Go through the records below and show every line with the string "right".
(Beginning of Source data)
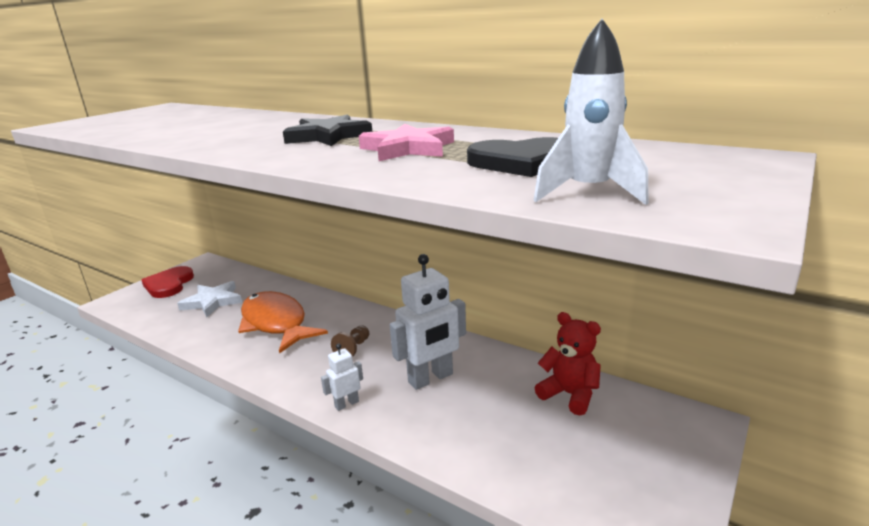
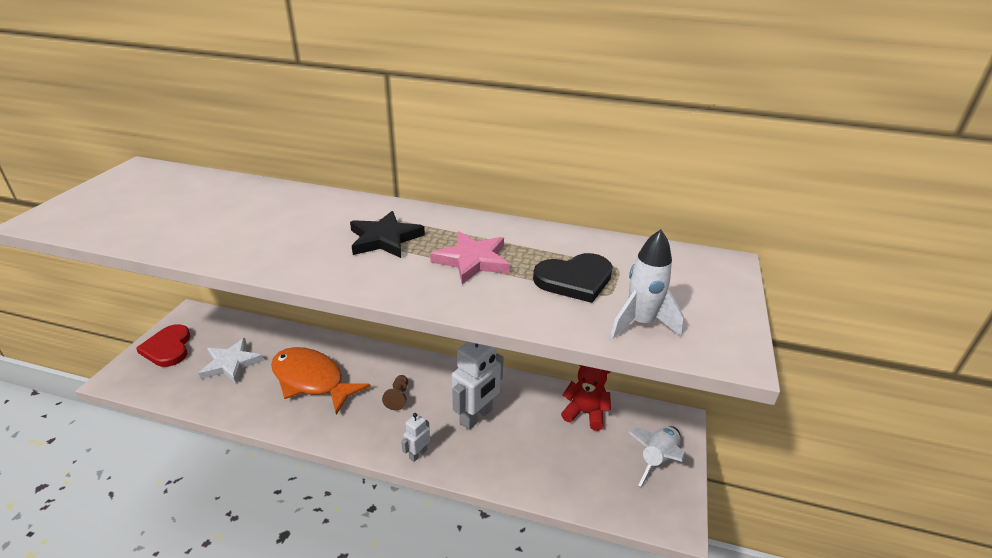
camera: 20 degrees left, 10 degrees up
(657, 463) = (657, 459): none -> white rocket

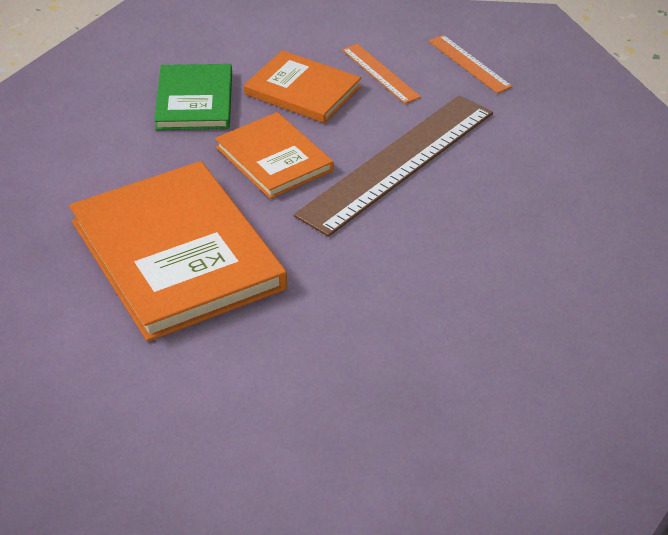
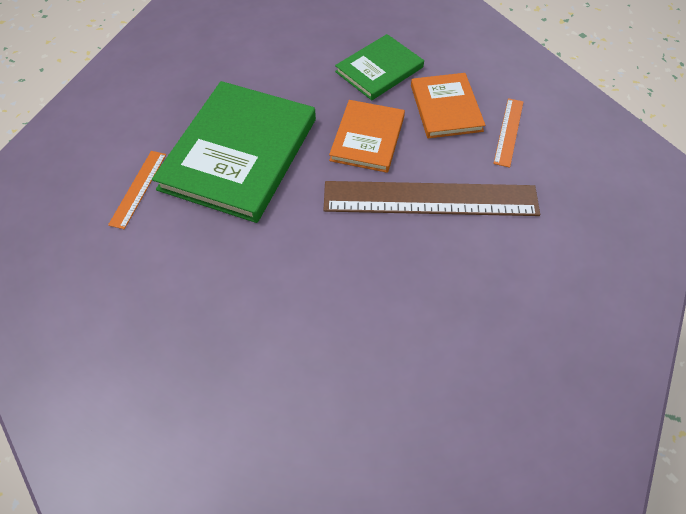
camera: 50 degrees right, 15 degrees up
(177, 255) = (239, 154): orange book -> green book
(469, 63) = (577, 169): orange ruler -> orange ruler (138, 188)

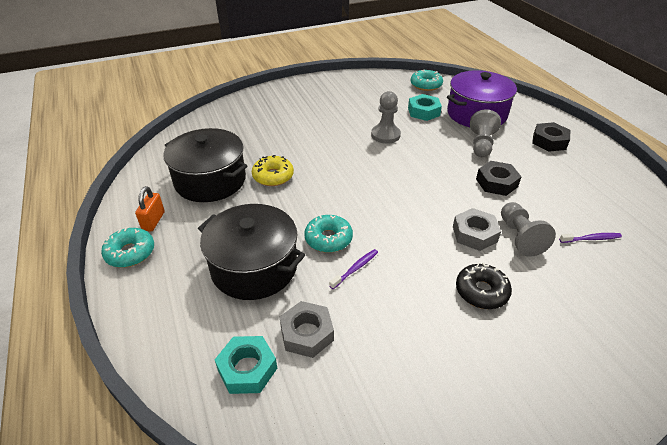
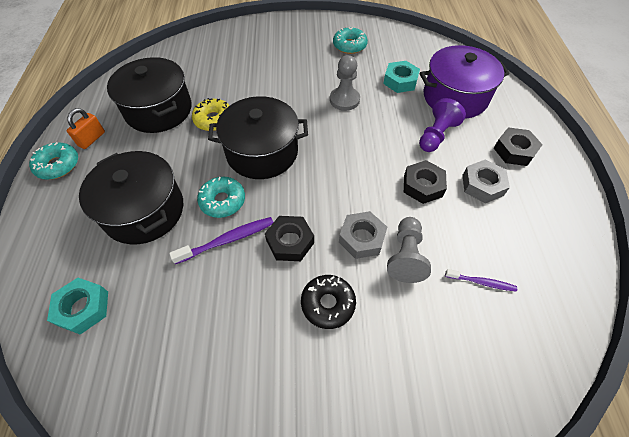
camera: 20 degrees right, 15 degrees up
(307, 333) = (148, 292): grey nut -> grey nut (482, 185)
(338, 191) = (262, 152): none -> black pot
(355, 269) = (227, 240): purple toothbrush -> purple toothbrush, size x1.59
(414, 254) = (290, 242): none -> black nut
(426, 85) = (423, 49): turquoise donut -> turquoise donut (349, 46)
(481, 144) = (436, 135): grey pawn -> purple pawn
(End of Source data)
» **Response**:
camera: 50 degrees right, 15 degrees up
camera: 20 degrees right, 15 degrees up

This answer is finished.